YOUR OBJECTIVE:
Omit all pictures and give the records below again exactly as written.

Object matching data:
************
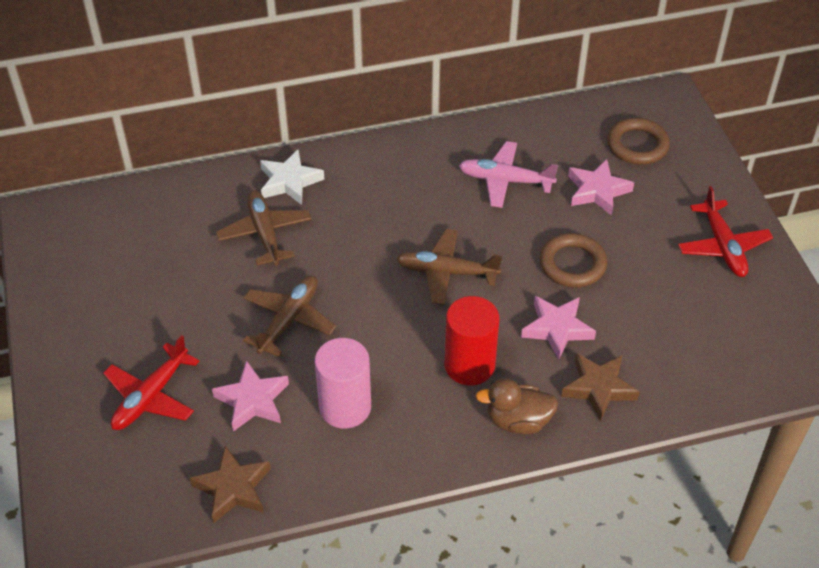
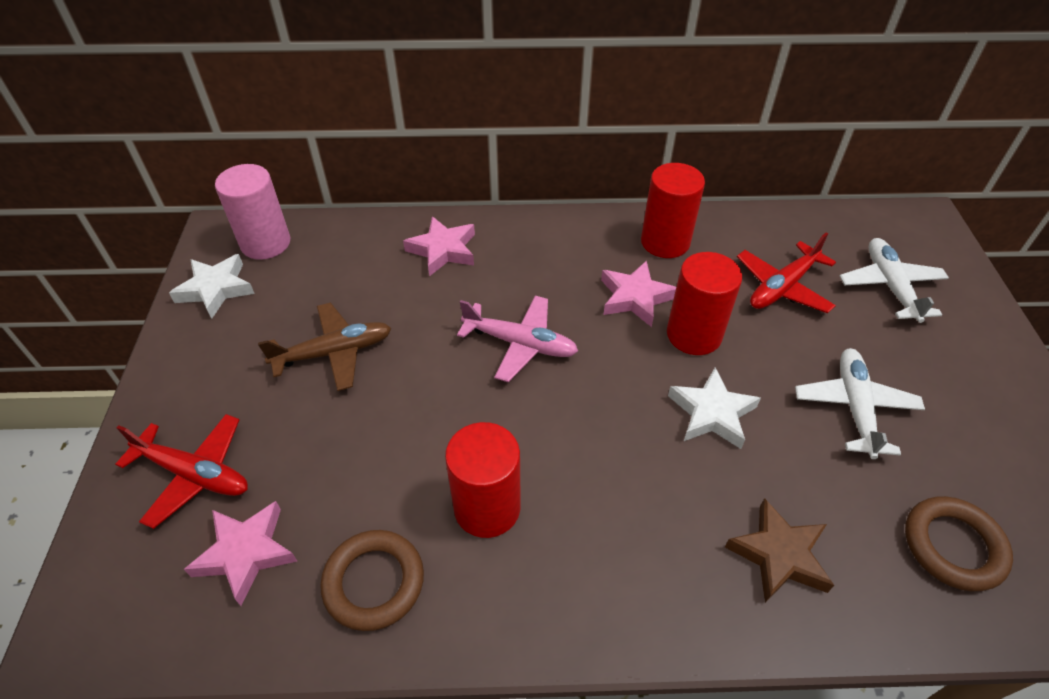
brown duck: 1 -> 0
brown plane: 3 -> 1
brown star: 2 -> 1
red cylinder: 1 -> 3
white plane: 0 -> 2
white star: 1 -> 2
************
WRITTEN ANSWER:
brown duck: 1 -> 0
brown plane: 3 -> 1
brown star: 2 -> 1
red cylinder: 1 -> 3
white plane: 0 -> 2
white star: 1 -> 2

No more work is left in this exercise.